# Description of the task:
In the answer, each line must appear exactly as in the records, and no picture may appear.

Object tracking records
-*-*-

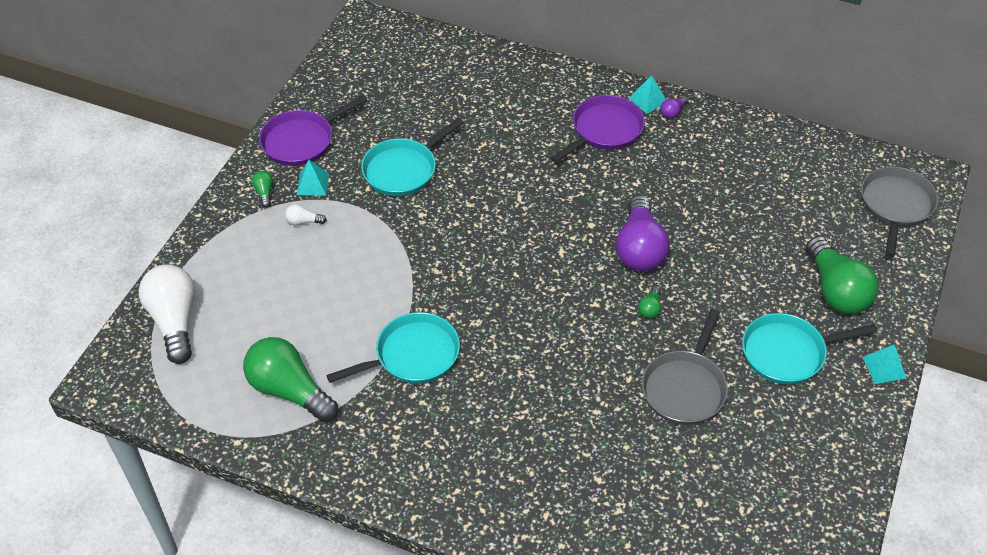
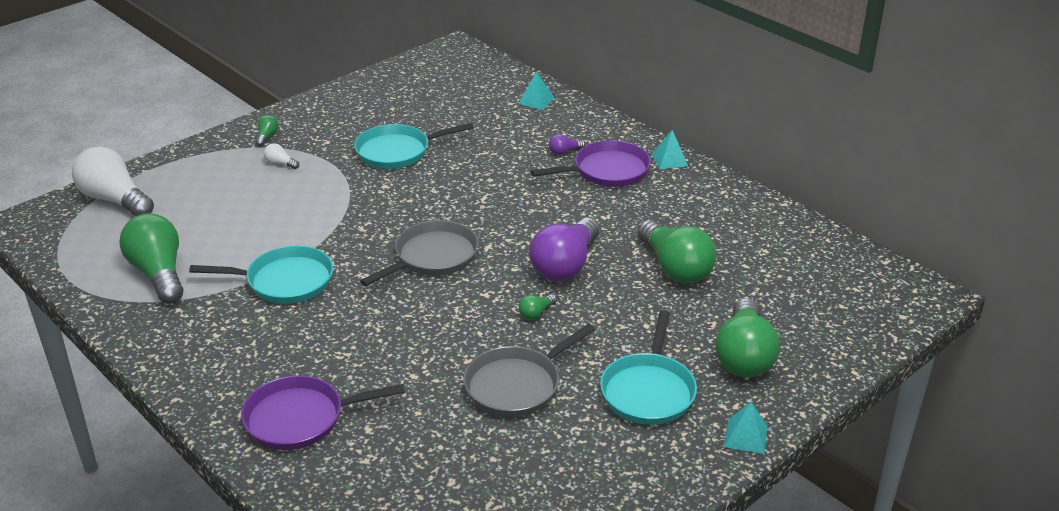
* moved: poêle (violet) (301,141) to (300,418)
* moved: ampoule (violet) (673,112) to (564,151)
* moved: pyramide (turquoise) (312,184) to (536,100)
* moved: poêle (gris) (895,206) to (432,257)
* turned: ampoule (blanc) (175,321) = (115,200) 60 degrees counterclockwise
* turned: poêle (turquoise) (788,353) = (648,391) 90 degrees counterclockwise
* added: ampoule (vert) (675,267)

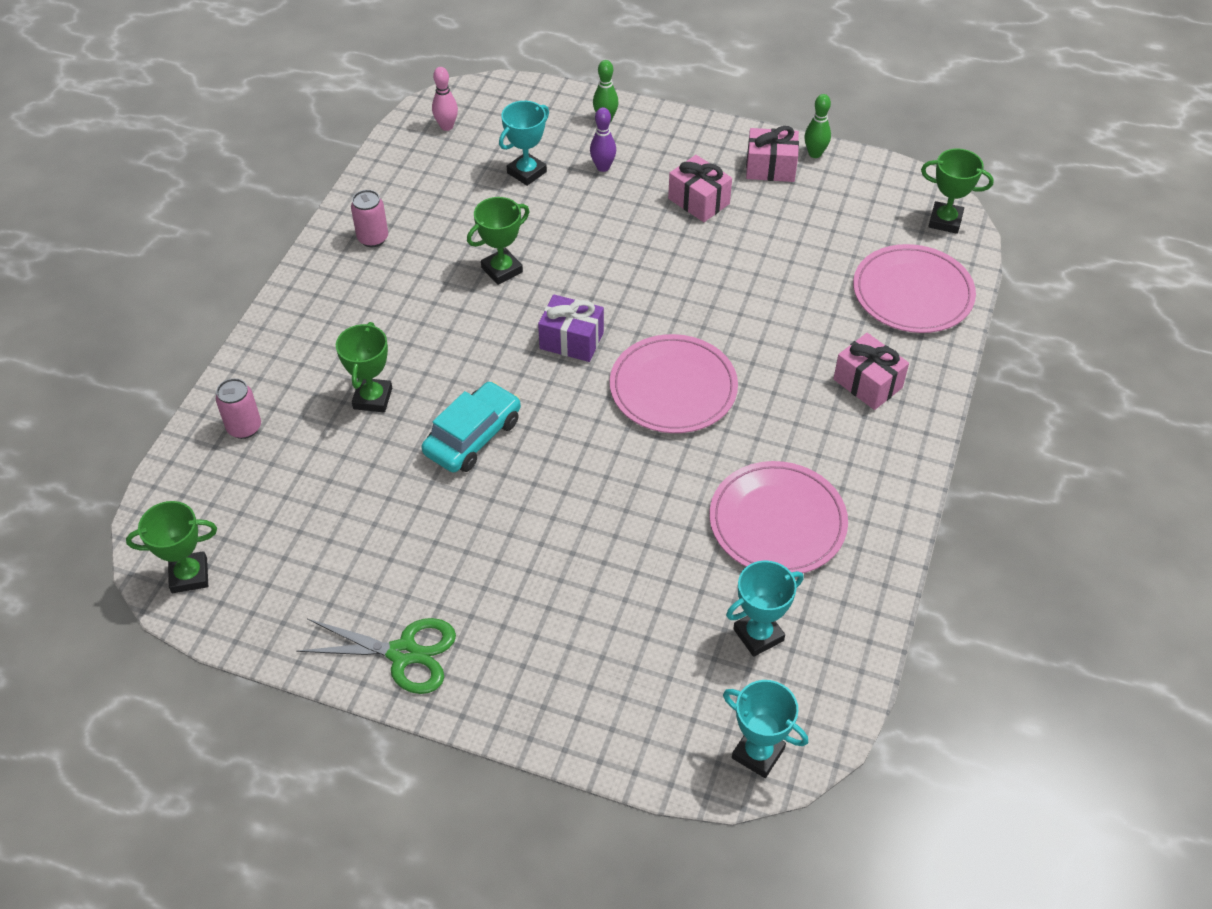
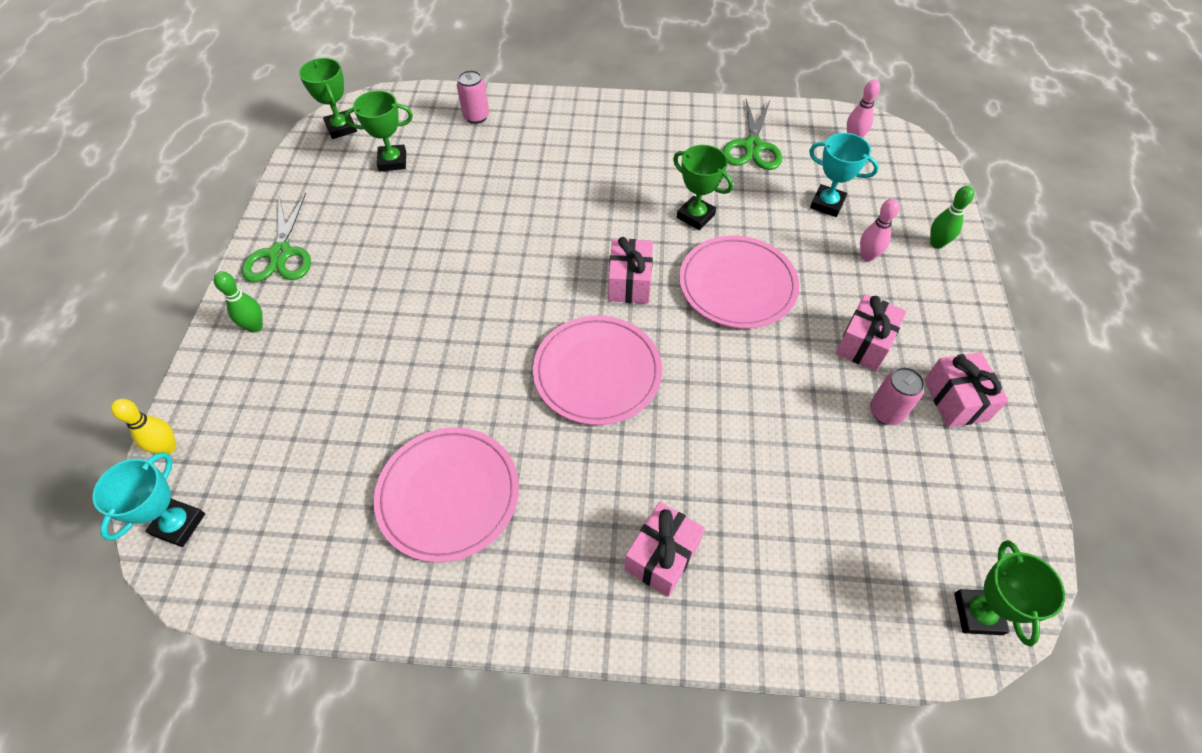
* moved: quille (vert) (815,154) to (255,326)
* recoloured: quille (violet) (603,167) to quille (rose) (867,256)
* moved: canette (rose) (373,238) to (886,412)
* moved: assiette (rose) (912,293) to (737,285)
* recoloured: cadeau (violet) (571,341) to cadeau (rose) (629,283)
* moved: trophée (vert) (373,398) to (392,161)
* removed: voiture (turquoise) (473,436)
* removed: trophée (turquoise) (758,635)
* added: ciseaux (vert) (752,146)
* added: quille (jaune) (168,448)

-*-*-

# Answer section:
* moved: poêle (violet) (301,141) to (300,418)
* moved: ampoule (violet) (673,112) to (564,151)
* moved: pyramide (turquoise) (312,184) to (536,100)
* moved: poêle (gris) (895,206) to (432,257)
* turned: ampoule (blanc) (175,321) = (115,200) 60 degrees counterclockwise
* turned: poêle (turquoise) (788,353) = (648,391) 90 degrees counterclockwise
* added: ampoule (vert) (675,267)

* moved: quille (vert) (815,154) to (255,326)
* recoloured: quille (violet) (603,167) to quille (rose) (867,256)
* moved: canette (rose) (373,238) to (886,412)
* moved: assiette (rose) (912,293) to (737,285)
* recoloured: cadeau (violet) (571,341) to cadeau (rose) (629,283)
* moved: trophée (vert) (373,398) to (392,161)
* removed: voiture (turquoise) (473,436)
* removed: trophée (turquoise) (758,635)
* added: ciseaux (vert) (752,146)
* added: quille (jaune) (168,448)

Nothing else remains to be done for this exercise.